DATA RECORDS ▸
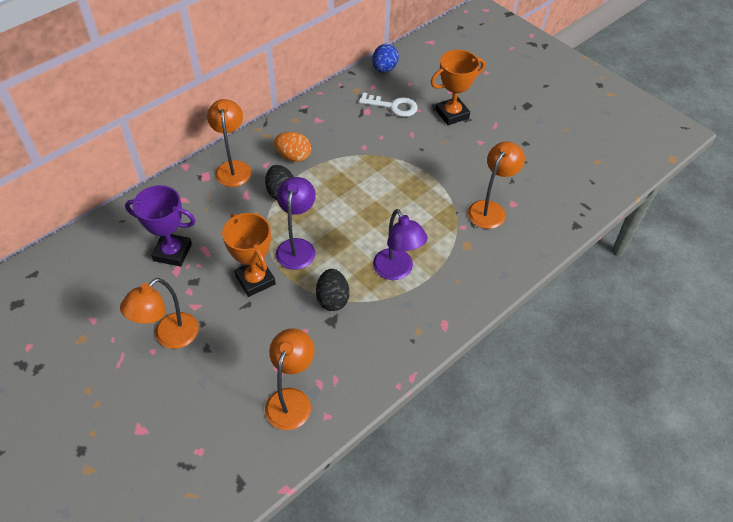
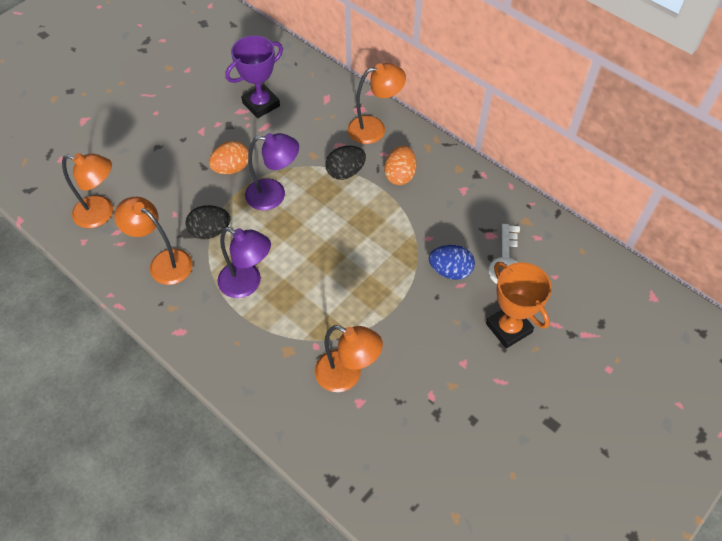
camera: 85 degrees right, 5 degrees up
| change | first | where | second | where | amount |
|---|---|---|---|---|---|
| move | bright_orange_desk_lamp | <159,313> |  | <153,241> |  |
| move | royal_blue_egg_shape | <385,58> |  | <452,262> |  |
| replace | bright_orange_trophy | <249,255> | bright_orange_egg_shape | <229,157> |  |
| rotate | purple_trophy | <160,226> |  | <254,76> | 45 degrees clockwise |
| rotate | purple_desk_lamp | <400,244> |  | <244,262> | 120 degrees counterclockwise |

WHAT TO DO ▸ Once the line with "where | amount |" is found in the records above, print exactly that line and every line after it through the line with "replace | bright_orange_trophy".

SOLUTION ▸
| change | first | where | second | where | amount |
|---|---|---|---|---|---|
| move | bright_orange_desk_lamp | <159,313> |  | <153,241> |  |
| move | royal_blue_egg_shape | <385,58> |  | <452,262> |  |
| replace | bright_orange_trophy | <249,255> | bright_orange_egg_shape | <229,157> |  |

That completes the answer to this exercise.